> **Job**
Across the listing below, work out how many lines include the word "traffic". Give the number alone.

> **Input**
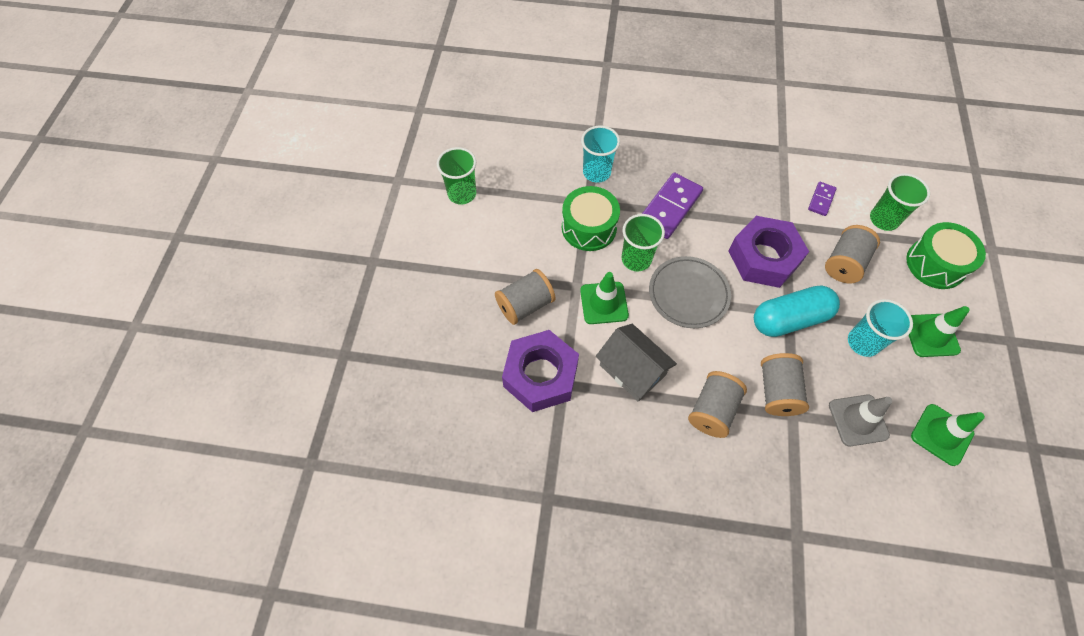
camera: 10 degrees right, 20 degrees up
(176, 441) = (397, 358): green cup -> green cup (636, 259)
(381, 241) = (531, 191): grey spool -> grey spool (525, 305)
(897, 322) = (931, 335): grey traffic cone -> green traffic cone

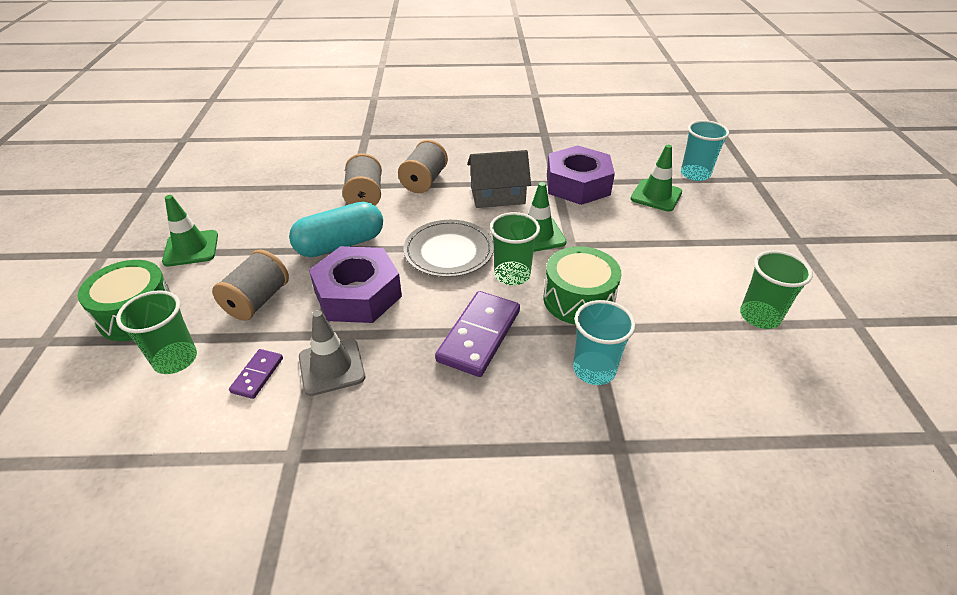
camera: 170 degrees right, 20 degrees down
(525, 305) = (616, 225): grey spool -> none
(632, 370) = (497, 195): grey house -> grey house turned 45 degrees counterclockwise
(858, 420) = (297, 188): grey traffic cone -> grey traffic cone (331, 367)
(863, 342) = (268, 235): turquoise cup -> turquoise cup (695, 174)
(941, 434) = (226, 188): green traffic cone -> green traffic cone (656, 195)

* * *

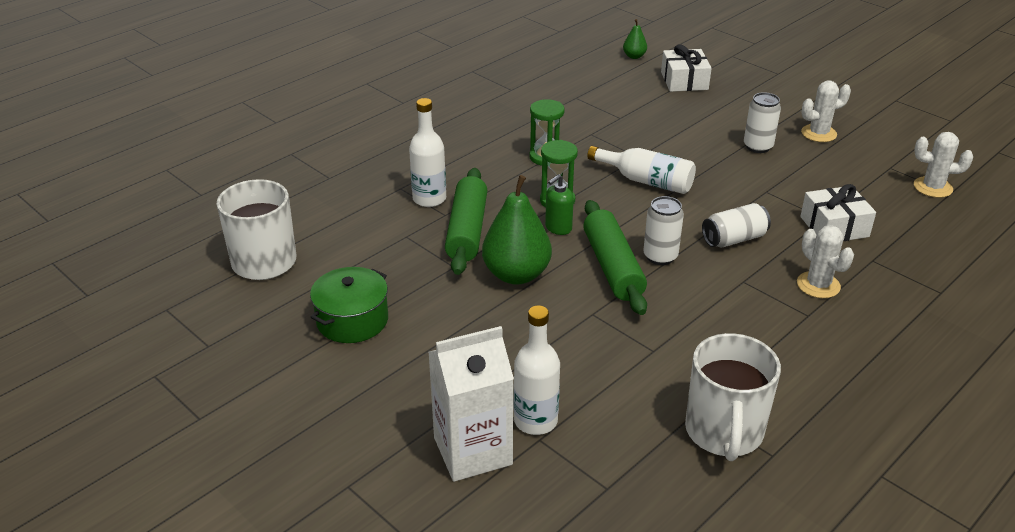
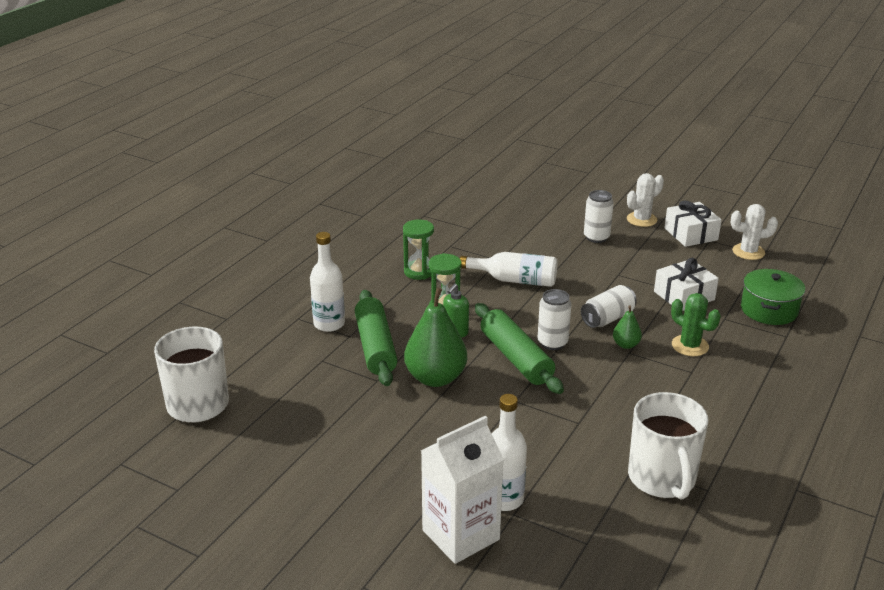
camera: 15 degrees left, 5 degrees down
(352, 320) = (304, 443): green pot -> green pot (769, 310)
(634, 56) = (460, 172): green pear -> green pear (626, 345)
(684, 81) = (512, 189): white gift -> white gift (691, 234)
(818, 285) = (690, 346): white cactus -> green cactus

> **Solution for this task**
3